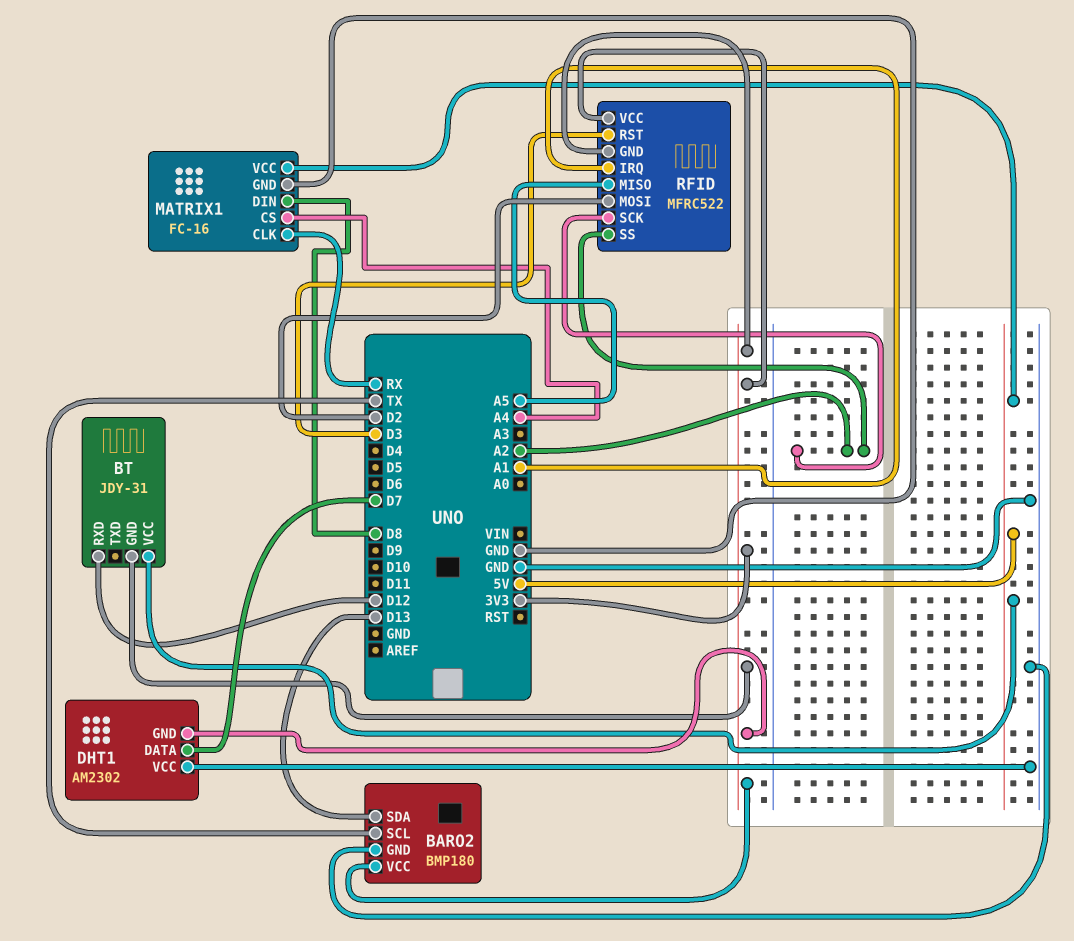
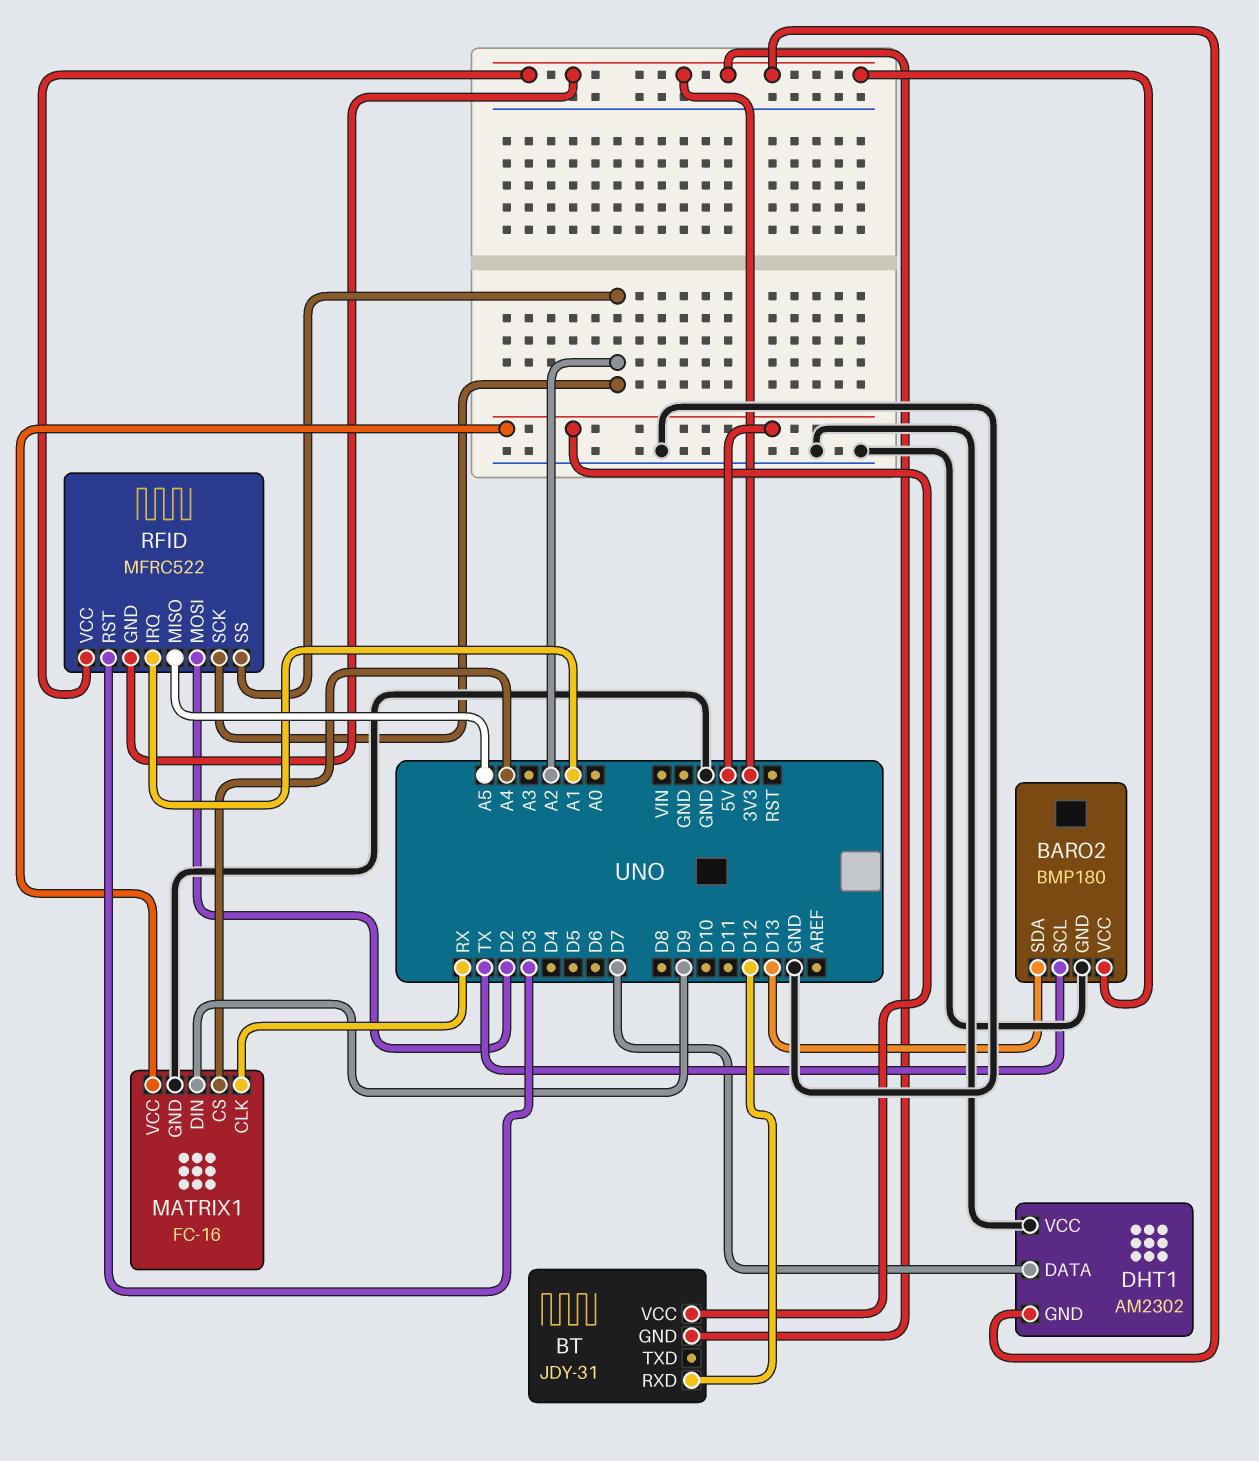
MATRIX1 pin DIN: D8 -> D9

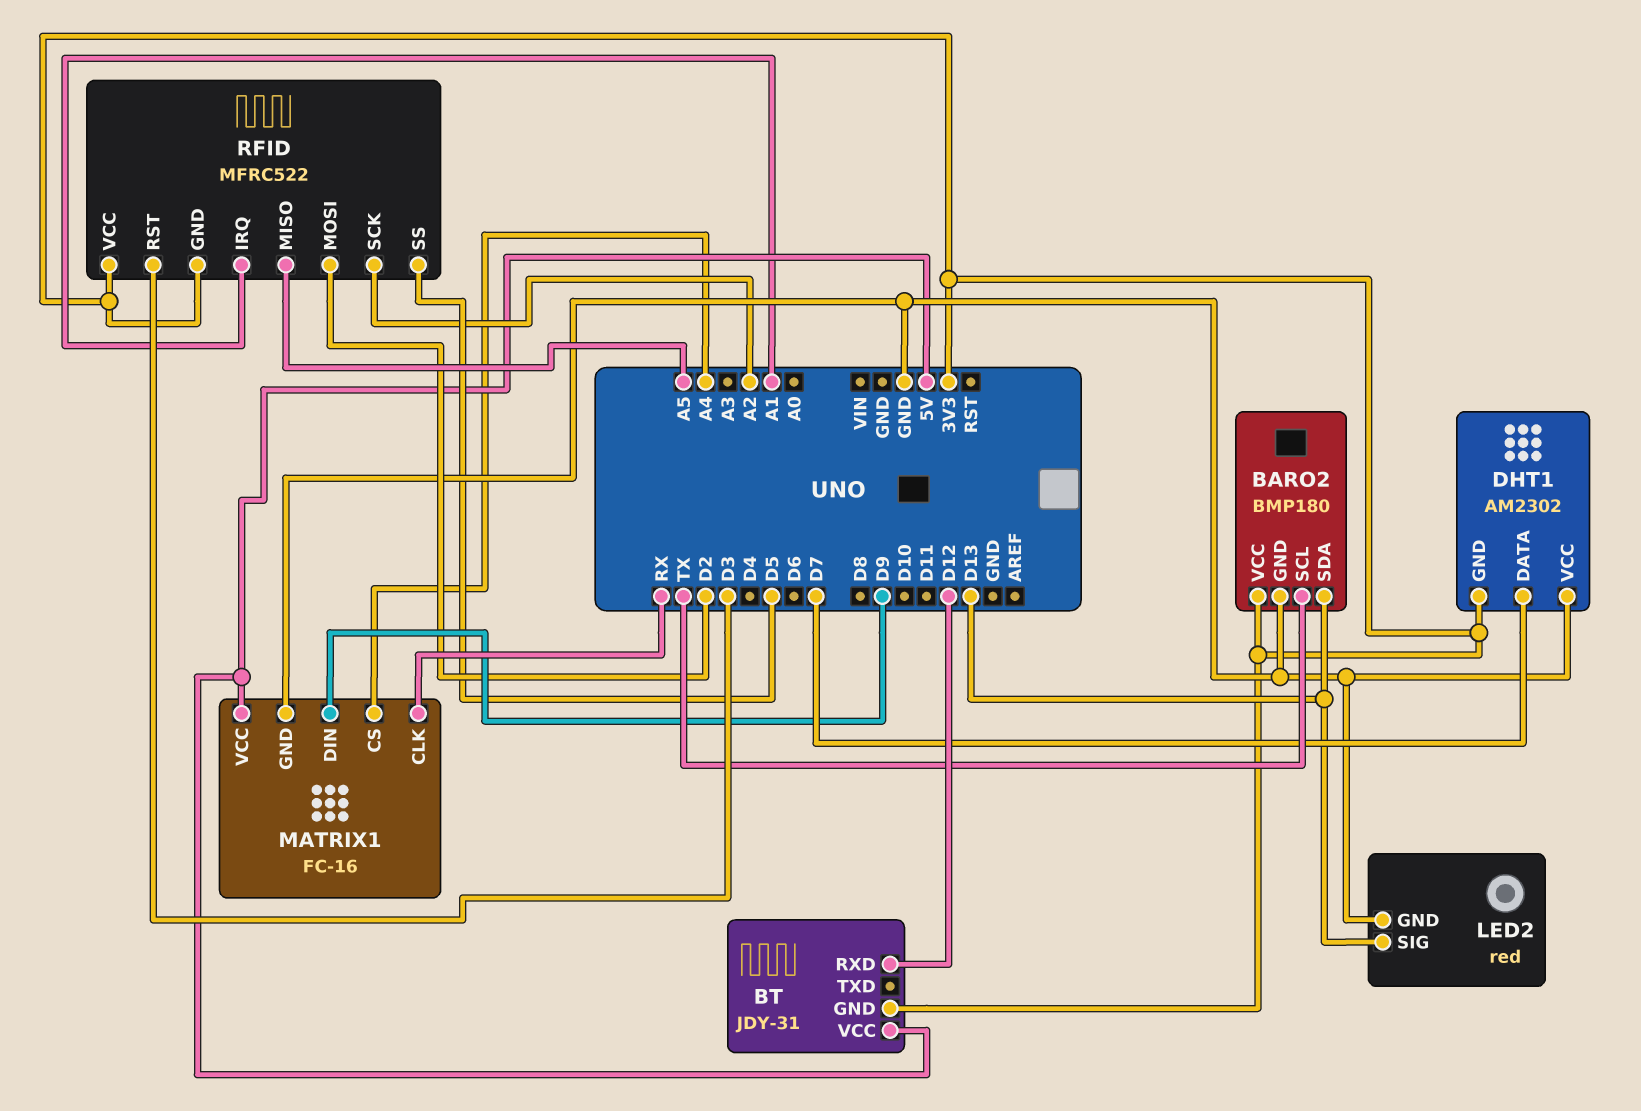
LED2: none -> red
LED2 pin GND: none -> GND
LED2 pin SIG: none -> D13
RFID pin SS: A2 -> D5

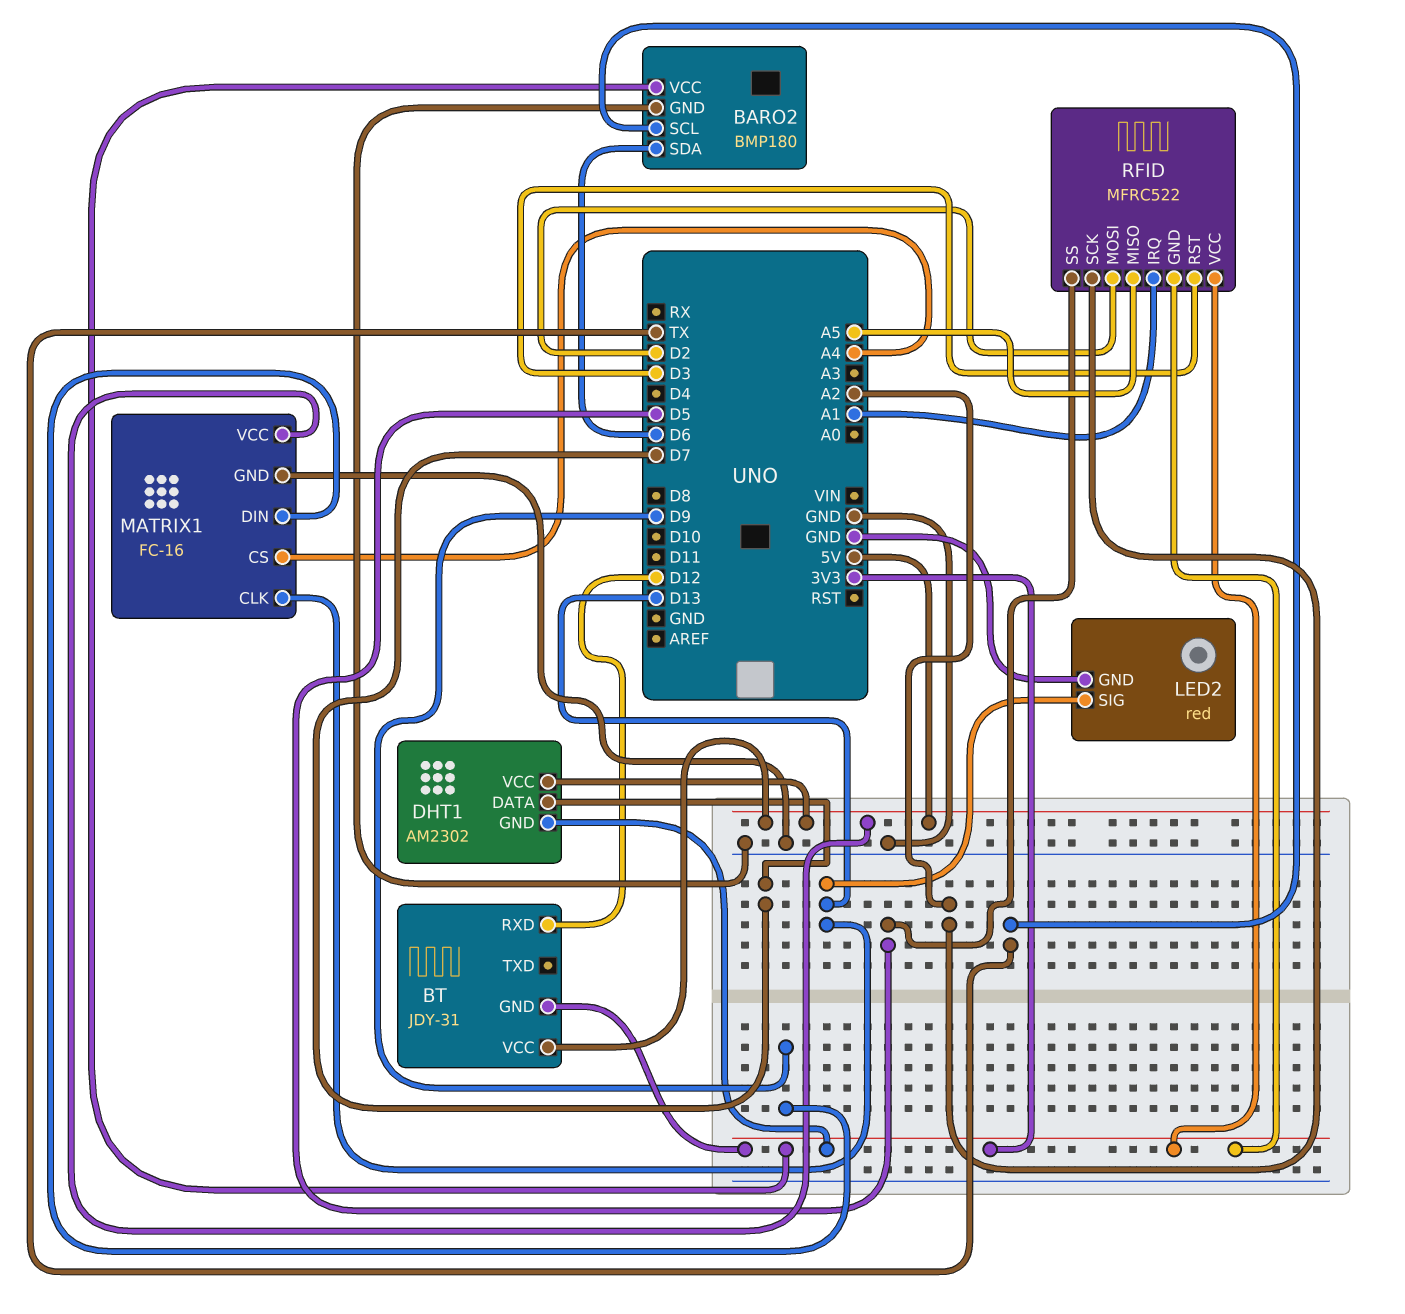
BARO2 pin SDA: D13 -> D6
DHT1 pin VCC: GND -> 5V
MATRIX1 pin CLK: RX -> D13

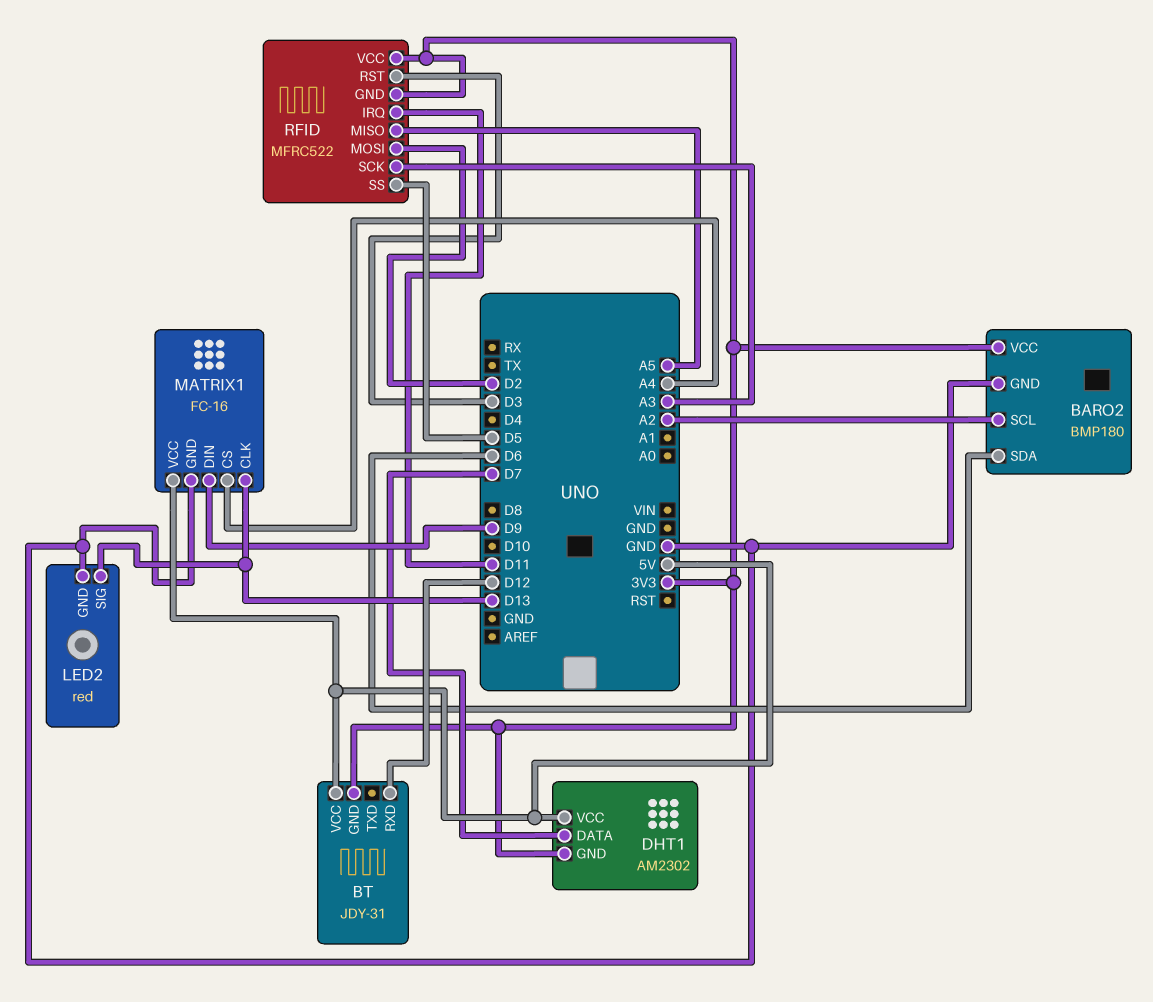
BARO2 pin SCL: TX -> A2
RFID pin IRQ: A1 -> D11
RFID pin SCK: A2 -> A3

> _Problem_
Excluding images, output exactly the lines from the one that holds "LED2 pin SIG: none -> D13" through the final line of the material, both ends included.

> _Written answer_
LED2 pin SIG: none -> D13
RFID pin SS: A2 -> D5

BARO2 pin SDA: D13 -> D6
DHT1 pin VCC: GND -> 5V
MATRIX1 pin CLK: RX -> D13

BARO2 pin SCL: TX -> A2
RFID pin IRQ: A1 -> D11
RFID pin SCK: A2 -> A3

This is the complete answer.